» **Instructions for the task**
Whenever a line of the listing contains the string "button", return that line.

START The data

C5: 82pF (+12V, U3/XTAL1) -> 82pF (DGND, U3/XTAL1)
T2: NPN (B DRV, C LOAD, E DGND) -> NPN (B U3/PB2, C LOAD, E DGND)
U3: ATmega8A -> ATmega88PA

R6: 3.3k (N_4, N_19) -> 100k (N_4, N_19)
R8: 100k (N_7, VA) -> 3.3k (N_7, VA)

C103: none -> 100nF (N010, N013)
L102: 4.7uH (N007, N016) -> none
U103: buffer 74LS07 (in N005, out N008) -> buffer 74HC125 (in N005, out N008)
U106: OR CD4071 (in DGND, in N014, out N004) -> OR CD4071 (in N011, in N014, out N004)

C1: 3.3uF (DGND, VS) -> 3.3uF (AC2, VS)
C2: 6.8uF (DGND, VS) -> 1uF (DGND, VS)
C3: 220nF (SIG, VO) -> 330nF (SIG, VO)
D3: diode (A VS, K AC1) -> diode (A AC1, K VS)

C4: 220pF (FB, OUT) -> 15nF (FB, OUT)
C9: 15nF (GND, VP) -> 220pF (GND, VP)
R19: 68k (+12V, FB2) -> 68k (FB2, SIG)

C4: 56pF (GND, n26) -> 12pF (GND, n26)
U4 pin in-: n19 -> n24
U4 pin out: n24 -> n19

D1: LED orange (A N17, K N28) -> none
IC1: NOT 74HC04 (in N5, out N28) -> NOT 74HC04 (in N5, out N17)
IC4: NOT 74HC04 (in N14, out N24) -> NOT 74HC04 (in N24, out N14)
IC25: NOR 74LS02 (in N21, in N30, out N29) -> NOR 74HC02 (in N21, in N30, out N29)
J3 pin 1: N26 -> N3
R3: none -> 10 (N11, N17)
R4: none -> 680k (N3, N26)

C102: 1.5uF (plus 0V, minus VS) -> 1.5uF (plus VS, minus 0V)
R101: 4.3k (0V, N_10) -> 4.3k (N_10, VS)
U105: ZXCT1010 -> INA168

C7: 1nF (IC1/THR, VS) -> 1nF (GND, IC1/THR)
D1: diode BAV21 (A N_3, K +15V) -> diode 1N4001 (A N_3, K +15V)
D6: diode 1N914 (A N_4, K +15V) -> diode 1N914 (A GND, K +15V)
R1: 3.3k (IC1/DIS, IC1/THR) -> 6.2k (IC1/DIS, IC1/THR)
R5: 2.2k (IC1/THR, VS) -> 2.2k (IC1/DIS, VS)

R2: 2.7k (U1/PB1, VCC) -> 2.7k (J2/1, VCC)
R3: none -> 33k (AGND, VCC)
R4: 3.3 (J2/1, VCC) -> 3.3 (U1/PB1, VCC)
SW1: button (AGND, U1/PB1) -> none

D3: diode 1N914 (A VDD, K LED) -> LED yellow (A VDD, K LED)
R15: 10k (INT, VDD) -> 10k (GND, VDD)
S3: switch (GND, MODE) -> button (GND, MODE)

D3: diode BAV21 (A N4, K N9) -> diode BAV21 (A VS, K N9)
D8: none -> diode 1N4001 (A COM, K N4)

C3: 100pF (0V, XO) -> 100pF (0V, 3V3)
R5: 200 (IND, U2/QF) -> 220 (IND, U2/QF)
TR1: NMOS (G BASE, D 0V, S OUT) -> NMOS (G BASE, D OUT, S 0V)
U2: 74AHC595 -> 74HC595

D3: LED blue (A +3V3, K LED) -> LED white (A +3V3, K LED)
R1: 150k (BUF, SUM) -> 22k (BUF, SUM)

END The data

» **Your response**
SW1: button (AGND, U1/PB1) -> none
S3: switch (GND, MODE) -> button (GND, MODE)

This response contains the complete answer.